Requirement:
The word "blue" may appear in some lines of the data; copy every such line.

Information:
#####

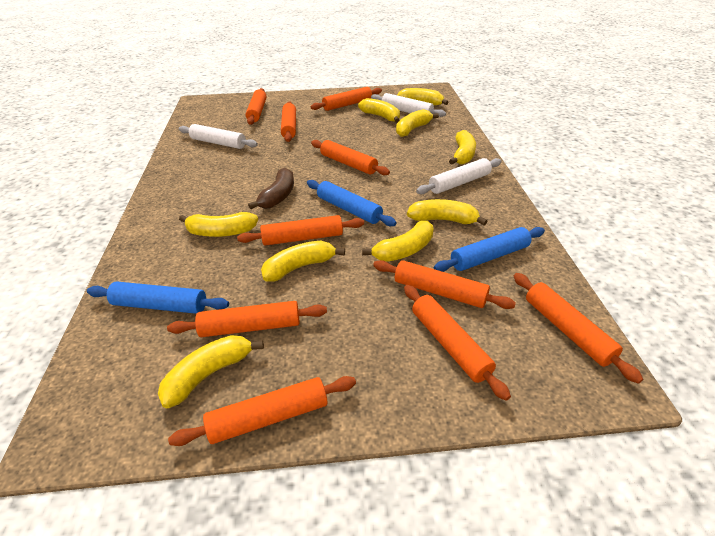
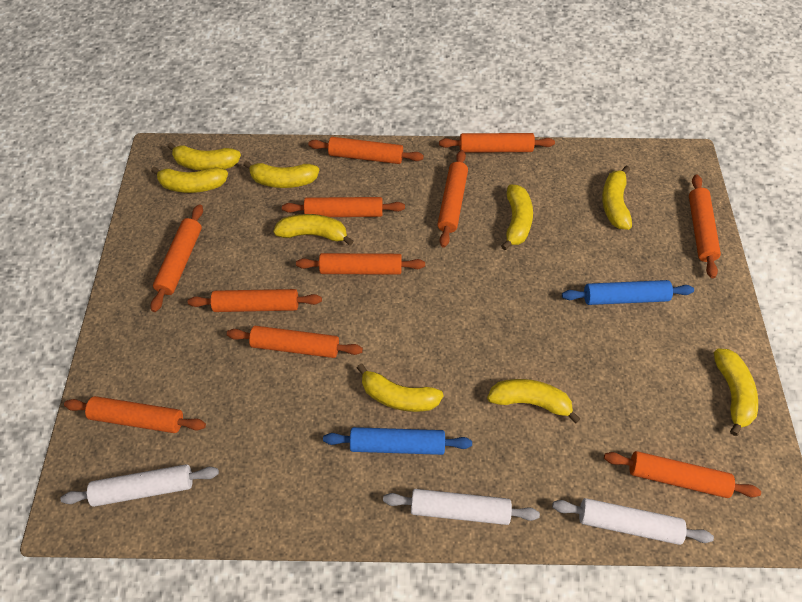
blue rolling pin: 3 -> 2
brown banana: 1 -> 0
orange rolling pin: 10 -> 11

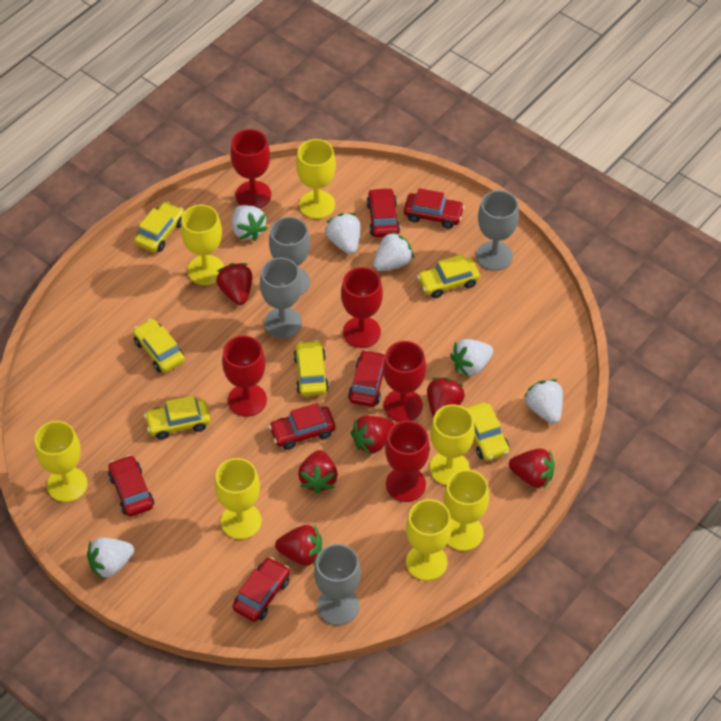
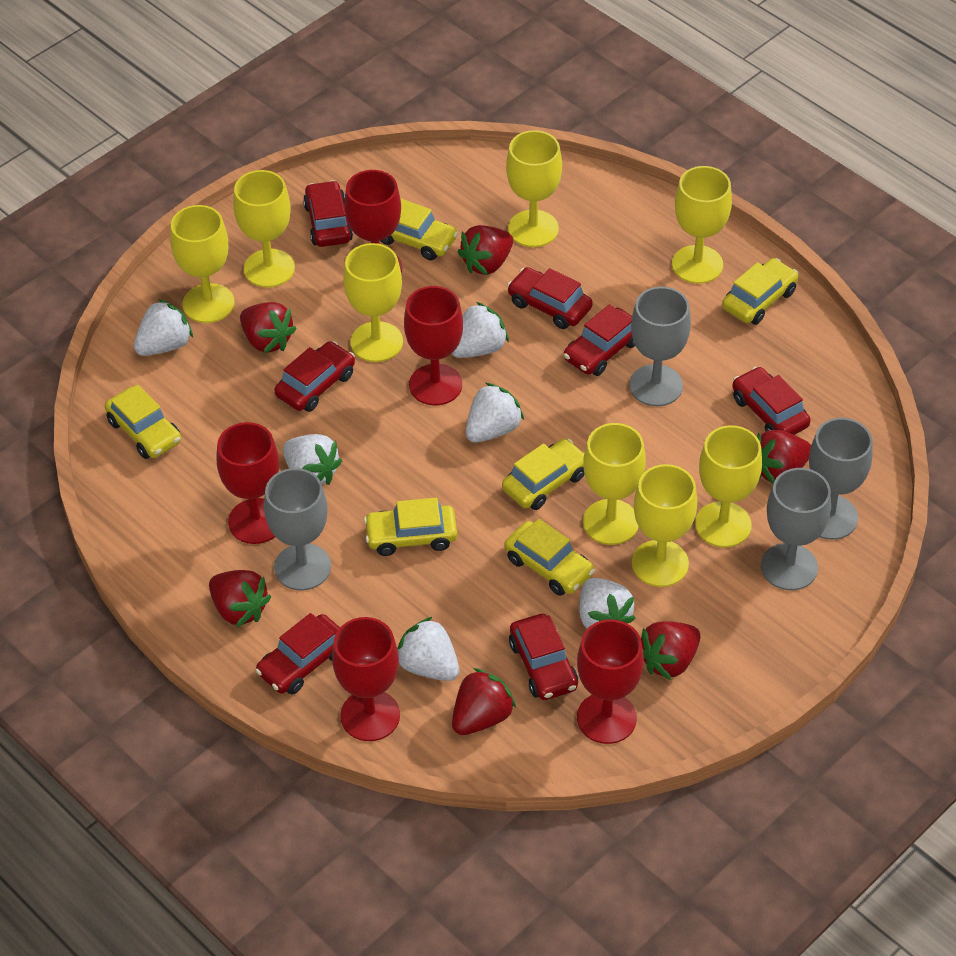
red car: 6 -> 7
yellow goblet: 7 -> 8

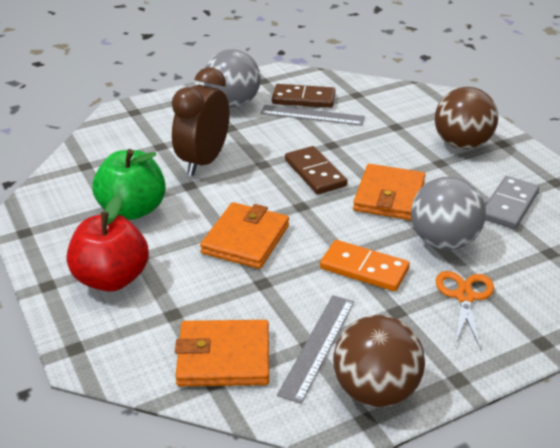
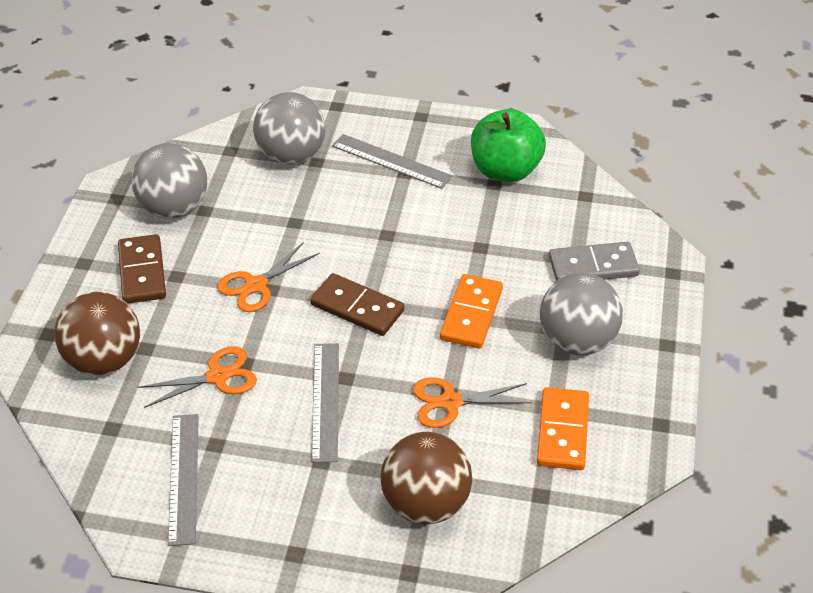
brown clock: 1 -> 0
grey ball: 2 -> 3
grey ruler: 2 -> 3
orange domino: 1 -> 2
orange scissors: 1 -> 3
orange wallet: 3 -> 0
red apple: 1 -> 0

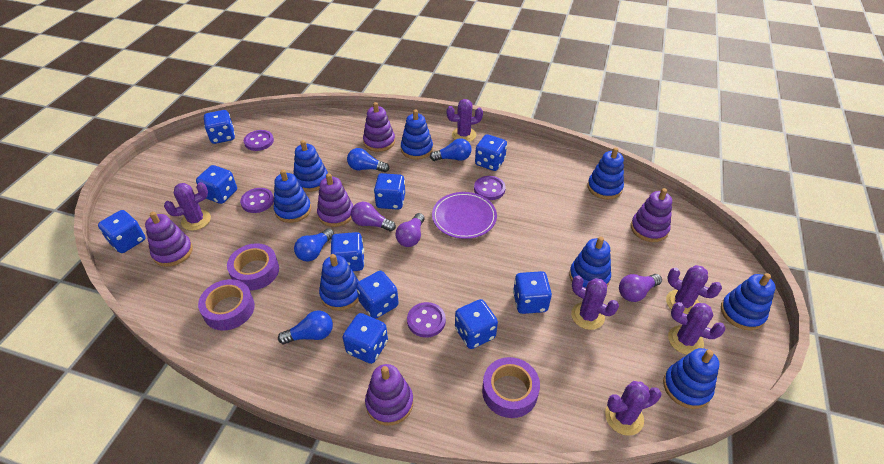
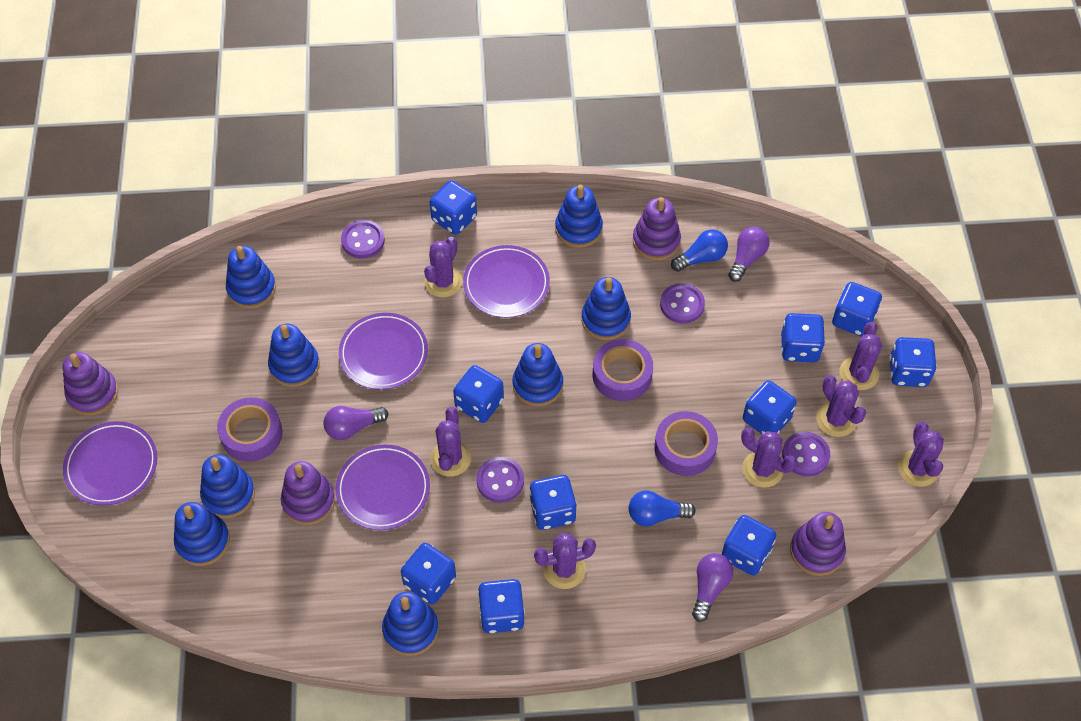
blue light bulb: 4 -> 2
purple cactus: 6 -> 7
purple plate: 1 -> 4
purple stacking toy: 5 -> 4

#####

Result of the exercise:
blue rolling pin: 3 -> 2
blue light bulb: 4 -> 2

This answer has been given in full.